→ **Assignment**
In the copy, keep every word of the data below and none of its pictures.

→ **Source material**
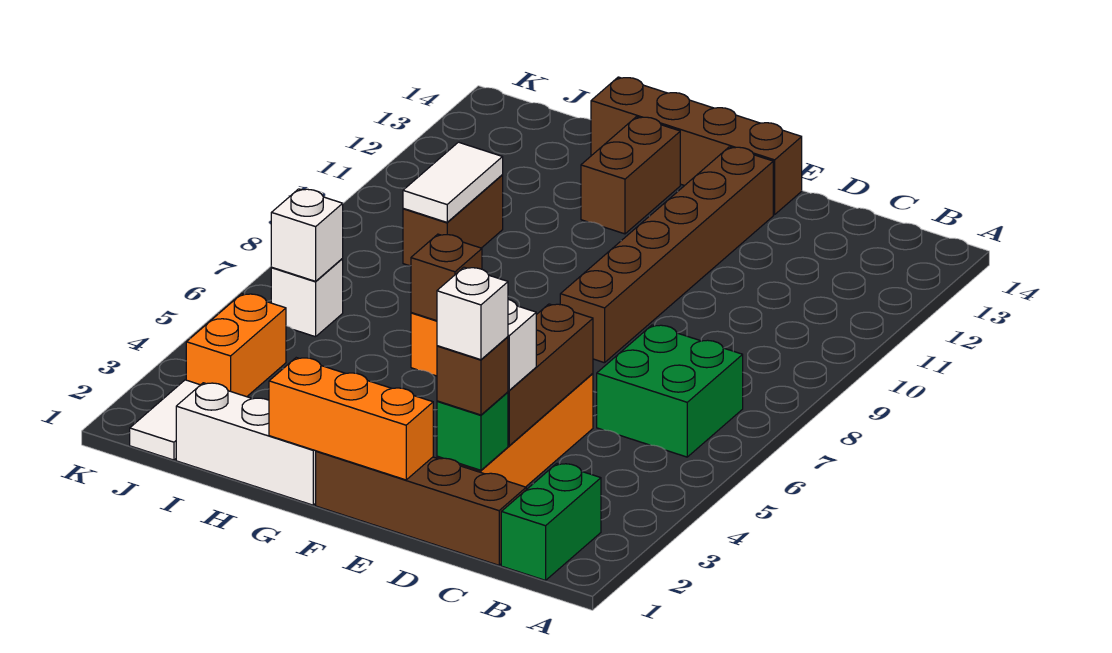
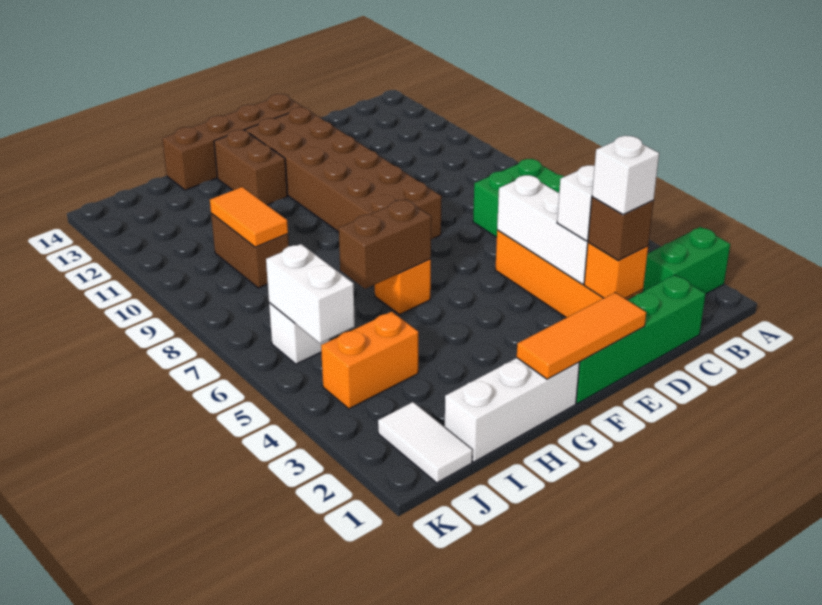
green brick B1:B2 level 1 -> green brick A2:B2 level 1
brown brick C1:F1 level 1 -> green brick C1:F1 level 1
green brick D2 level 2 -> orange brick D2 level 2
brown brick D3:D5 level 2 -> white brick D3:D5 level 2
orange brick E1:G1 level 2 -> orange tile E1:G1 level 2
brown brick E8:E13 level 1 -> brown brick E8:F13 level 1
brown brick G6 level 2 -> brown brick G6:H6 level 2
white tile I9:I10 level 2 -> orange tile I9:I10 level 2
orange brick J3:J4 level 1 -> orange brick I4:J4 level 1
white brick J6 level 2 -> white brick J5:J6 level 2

→ **Written response**
green brick B1:B2 level 1 -> green brick A2:B2 level 1
brown brick C1:F1 level 1 -> green brick C1:F1 level 1
green brick D2 level 2 -> orange brick D2 level 2
brown brick D3:D5 level 2 -> white brick D3:D5 level 2
orange brick E1:G1 level 2 -> orange tile E1:G1 level 2
brown brick E8:E13 level 1 -> brown brick E8:F13 level 1
brown brick G6 level 2 -> brown brick G6:H6 level 2
white tile I9:I10 level 2 -> orange tile I9:I10 level 2
orange brick J3:J4 level 1 -> orange brick I4:J4 level 1
white brick J6 level 2 -> white brick J5:J6 level 2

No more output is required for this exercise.